■ Dataset items:
▬▬▬

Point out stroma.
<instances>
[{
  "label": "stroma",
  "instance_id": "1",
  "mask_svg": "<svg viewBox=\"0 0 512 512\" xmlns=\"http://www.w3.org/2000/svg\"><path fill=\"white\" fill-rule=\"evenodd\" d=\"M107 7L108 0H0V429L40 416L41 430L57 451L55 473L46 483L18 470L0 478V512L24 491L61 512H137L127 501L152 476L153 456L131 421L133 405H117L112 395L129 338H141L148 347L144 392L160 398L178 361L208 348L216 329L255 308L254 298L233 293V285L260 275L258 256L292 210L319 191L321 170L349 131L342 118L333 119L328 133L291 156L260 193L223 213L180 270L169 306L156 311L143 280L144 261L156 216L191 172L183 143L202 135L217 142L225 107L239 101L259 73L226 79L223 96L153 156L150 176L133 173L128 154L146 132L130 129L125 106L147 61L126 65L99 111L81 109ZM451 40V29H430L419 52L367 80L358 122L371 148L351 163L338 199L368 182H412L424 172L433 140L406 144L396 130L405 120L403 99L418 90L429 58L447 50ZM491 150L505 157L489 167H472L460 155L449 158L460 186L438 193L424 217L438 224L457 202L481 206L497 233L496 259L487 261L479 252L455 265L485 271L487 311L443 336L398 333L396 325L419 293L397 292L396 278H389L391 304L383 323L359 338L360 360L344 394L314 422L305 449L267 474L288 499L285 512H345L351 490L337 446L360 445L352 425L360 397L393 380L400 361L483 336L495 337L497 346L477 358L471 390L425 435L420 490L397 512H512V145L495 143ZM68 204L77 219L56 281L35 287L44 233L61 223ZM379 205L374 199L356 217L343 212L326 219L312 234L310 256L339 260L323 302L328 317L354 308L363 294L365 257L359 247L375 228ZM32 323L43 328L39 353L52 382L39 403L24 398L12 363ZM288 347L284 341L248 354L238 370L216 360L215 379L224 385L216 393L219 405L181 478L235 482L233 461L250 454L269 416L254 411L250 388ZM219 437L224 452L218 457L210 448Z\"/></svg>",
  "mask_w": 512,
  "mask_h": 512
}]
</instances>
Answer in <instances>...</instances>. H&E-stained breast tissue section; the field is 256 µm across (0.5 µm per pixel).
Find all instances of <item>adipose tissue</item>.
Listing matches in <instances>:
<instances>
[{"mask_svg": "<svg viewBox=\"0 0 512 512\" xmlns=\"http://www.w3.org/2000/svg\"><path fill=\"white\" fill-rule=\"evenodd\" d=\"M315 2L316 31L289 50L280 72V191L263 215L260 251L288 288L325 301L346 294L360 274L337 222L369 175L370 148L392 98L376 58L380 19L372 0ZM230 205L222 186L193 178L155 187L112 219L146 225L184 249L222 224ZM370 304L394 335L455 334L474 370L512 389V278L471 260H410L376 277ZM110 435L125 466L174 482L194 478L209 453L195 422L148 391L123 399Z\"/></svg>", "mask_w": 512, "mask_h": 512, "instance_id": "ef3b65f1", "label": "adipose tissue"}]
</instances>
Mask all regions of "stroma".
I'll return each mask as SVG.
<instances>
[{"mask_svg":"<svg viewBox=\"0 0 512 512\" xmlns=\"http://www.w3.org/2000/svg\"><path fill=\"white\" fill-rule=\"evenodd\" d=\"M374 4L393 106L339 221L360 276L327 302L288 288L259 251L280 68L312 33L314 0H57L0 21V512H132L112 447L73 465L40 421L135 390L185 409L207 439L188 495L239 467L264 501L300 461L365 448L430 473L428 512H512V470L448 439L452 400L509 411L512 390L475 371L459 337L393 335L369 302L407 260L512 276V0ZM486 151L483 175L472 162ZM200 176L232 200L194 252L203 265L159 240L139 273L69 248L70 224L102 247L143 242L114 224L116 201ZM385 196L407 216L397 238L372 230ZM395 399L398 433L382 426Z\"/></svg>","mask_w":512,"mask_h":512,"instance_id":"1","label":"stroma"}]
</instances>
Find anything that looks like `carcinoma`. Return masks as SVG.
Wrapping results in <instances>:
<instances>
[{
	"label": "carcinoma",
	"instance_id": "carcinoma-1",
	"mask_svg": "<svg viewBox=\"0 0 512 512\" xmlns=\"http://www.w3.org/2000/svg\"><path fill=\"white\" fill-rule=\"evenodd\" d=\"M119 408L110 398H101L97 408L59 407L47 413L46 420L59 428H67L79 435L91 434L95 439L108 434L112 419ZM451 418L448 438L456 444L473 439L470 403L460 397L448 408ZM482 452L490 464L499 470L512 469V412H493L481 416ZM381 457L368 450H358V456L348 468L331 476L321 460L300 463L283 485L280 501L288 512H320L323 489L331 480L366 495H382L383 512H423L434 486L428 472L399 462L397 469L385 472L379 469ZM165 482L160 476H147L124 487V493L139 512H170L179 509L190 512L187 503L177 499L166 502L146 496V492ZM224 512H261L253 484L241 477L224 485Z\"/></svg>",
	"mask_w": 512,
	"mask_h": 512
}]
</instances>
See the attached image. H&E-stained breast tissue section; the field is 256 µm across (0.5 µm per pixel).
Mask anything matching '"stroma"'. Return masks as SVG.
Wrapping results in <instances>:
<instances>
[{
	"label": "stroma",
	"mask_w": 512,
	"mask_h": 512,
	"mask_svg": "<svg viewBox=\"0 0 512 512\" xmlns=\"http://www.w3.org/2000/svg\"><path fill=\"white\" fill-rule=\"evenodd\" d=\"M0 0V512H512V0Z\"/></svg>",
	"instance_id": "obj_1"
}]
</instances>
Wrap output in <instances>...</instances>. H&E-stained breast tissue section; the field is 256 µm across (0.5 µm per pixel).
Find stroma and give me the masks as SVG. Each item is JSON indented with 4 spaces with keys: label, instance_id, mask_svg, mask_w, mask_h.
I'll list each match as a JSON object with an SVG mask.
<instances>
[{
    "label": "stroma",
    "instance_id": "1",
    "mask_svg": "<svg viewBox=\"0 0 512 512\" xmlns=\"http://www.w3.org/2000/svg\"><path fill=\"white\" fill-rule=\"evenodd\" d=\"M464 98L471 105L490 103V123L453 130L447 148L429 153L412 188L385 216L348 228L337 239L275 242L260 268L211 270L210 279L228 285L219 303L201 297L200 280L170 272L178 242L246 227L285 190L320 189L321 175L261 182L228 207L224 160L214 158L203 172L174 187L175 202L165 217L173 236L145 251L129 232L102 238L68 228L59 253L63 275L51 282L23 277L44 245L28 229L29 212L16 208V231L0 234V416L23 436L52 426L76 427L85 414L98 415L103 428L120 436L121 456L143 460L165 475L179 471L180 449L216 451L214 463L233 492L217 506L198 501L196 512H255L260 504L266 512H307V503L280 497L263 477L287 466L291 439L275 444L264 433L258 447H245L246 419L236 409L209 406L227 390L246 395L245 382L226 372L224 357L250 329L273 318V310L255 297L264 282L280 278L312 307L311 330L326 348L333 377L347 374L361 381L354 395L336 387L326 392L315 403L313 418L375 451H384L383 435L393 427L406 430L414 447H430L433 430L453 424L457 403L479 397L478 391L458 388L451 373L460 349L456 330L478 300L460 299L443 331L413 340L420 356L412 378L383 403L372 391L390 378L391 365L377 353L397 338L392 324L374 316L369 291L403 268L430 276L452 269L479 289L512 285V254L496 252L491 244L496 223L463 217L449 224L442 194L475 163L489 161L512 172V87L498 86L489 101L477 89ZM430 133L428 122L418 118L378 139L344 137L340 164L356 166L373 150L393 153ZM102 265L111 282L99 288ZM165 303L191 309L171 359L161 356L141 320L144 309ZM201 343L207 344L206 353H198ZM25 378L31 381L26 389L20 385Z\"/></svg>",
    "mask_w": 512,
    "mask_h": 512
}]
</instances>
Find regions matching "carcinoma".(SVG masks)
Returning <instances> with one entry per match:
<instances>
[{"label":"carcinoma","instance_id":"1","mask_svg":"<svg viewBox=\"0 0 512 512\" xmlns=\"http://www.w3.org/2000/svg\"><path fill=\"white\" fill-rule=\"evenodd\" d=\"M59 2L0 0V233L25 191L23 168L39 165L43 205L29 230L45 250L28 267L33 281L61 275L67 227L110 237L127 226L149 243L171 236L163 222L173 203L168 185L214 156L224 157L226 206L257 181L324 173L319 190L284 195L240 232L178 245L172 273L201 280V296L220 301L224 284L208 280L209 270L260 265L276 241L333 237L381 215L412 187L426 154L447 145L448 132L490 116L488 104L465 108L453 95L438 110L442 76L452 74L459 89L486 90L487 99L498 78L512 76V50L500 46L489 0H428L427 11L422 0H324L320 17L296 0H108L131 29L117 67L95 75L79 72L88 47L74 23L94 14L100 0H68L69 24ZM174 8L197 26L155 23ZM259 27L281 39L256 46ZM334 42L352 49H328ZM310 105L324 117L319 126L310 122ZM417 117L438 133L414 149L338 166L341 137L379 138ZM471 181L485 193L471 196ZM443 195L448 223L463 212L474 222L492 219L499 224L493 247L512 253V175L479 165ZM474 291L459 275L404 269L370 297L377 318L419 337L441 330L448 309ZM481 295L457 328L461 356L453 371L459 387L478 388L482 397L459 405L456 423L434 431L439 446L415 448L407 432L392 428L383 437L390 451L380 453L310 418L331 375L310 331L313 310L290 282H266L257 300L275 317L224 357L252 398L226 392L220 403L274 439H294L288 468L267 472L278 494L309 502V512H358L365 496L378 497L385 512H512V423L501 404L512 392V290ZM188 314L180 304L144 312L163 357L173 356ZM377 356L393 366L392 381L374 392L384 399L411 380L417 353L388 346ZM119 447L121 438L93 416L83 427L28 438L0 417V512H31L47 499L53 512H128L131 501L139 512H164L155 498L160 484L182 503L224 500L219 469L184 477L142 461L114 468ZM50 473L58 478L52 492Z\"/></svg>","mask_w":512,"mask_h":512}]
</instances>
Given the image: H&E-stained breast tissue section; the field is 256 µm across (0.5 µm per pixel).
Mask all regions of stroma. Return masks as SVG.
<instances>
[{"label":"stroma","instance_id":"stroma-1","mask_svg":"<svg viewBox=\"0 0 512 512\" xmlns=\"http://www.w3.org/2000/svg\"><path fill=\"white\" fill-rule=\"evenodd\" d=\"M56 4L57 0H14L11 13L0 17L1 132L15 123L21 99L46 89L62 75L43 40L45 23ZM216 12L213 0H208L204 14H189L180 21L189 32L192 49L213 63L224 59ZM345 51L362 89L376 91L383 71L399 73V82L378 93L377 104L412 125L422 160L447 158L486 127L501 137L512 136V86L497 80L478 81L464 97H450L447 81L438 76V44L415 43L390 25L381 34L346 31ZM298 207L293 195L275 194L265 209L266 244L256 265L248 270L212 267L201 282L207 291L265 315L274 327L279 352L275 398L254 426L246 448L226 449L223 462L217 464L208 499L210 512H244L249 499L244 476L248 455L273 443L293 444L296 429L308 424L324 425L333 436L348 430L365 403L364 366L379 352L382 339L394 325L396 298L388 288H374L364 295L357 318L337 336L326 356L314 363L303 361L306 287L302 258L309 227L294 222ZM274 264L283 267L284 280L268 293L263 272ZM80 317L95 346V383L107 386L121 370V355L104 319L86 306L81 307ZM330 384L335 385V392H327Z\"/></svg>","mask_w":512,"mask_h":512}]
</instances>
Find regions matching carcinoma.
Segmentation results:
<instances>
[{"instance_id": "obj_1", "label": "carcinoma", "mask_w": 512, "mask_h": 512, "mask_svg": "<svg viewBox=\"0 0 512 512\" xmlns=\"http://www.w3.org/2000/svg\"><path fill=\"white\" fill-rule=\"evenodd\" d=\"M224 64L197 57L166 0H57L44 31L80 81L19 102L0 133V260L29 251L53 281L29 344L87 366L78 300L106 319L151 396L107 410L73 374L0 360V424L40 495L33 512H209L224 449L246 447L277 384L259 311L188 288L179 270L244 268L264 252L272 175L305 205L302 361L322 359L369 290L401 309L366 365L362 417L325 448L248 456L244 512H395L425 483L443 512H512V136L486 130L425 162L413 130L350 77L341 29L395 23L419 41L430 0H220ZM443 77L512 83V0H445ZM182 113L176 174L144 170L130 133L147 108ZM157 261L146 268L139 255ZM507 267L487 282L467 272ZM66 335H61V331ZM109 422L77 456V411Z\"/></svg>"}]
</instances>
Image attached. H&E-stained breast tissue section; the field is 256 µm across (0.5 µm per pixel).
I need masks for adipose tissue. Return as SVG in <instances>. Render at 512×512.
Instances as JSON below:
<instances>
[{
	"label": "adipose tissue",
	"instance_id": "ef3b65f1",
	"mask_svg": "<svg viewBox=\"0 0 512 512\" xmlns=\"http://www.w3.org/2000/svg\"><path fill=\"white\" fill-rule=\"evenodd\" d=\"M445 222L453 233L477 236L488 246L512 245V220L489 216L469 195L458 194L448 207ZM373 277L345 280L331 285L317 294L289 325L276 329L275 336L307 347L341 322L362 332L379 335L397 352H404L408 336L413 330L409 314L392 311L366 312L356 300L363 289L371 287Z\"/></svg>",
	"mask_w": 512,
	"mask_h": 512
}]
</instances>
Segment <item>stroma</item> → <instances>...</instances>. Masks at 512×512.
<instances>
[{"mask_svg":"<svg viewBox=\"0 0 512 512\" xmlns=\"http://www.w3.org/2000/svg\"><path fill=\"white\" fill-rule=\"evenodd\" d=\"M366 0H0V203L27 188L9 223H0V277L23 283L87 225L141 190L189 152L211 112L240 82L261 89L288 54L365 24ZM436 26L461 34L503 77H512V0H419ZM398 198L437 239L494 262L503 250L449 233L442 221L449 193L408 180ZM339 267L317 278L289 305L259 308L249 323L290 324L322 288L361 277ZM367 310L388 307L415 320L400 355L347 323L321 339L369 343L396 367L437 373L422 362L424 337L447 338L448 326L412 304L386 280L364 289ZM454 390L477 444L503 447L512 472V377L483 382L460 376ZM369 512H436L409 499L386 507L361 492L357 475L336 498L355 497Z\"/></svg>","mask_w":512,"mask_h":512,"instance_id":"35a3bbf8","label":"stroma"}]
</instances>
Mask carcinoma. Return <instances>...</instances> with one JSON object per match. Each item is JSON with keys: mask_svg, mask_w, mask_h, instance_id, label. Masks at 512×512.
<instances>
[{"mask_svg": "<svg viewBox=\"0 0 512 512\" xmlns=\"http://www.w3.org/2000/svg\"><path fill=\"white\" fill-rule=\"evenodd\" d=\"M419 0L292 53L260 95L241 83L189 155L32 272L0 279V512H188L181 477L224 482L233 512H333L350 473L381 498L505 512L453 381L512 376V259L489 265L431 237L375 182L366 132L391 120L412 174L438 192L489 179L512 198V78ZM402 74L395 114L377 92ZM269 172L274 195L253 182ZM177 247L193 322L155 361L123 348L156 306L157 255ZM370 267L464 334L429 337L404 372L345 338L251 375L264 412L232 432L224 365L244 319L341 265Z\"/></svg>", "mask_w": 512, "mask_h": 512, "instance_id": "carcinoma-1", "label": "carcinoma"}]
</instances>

▬▬▬

■ Exercise requirements:
Reproduce the entries exactly, starting at their first line and stopping after the line with "Answer in <instances>...</instances>.".

■ Solution:
Point out stroma.
<instances>
[{
  "label": "stroma",
  "instance_id": "1",
  "mask_svg": "<svg viewBox=\"0 0 512 512\" xmlns=\"http://www.w3.org/2000/svg\"><path fill=\"white\" fill-rule=\"evenodd\" d=\"M107 7L108 0H0V429L40 416L41 430L57 451L55 473L46 483L18 470L0 478V512L24 491L61 512H137L127 501L152 476L153 456L131 421L133 405H117L112 395L129 338H141L148 347L144 392L160 398L178 361L208 348L216 329L255 308L254 298L233 293V285L260 275L258 256L292 210L319 191L321 170L349 131L342 118L333 119L328 133L291 156L260 193L223 213L180 270L169 306L156 311L143 280L144 261L156 216L191 172L183 143L202 135L217 142L225 107L239 101L259 73L226 79L223 96L153 156L150 176L133 173L128 154L146 132L130 129L125 106L147 61L126 65L99 111L81 109ZM451 40V29H430L419 52L367 80L358 122L371 148L351 163L338 199L368 182H412L424 172L433 140L406 144L396 130L405 120L403 99L418 90L429 58L447 50ZM491 150L505 157L489 167H472L460 155L449 158L460 186L438 193L424 217L438 224L457 202L481 206L497 233L496 259L487 261L479 252L455 265L485 271L487 311L443 336L398 333L396 325L419 293L397 292L396 278H389L391 304L383 323L359 338L360 360L344 394L314 422L305 449L267 474L288 499L285 512H345L351 490L337 446L360 445L352 425L360 397L393 380L400 361L483 336L495 337L497 346L477 358L471 390L425 435L420 490L397 512H512V145L495 143ZM68 204L77 219L56 281L35 287L44 233L61 223ZM379 205L374 199L356 217L343 212L326 219L312 234L310 256L339 260L323 302L328 317L354 308L363 294L365 257L359 247L375 228ZM32 323L43 328L39 353L52 382L39 403L24 398L12 363ZM288 347L284 341L248 354L238 370L216 360L215 379L224 385L216 393L219 405L181 478L235 482L233 461L250 454L269 416L254 411L250 388ZM219 437L224 452L218 457L210 448Z\"/></svg>",
  "mask_w": 512,
  "mask_h": 512
}]
</instances>
Answer in <instances>...</instances>. H&E-stained breast tissue section; the field is 256 µm across (0.5 µm per pixel).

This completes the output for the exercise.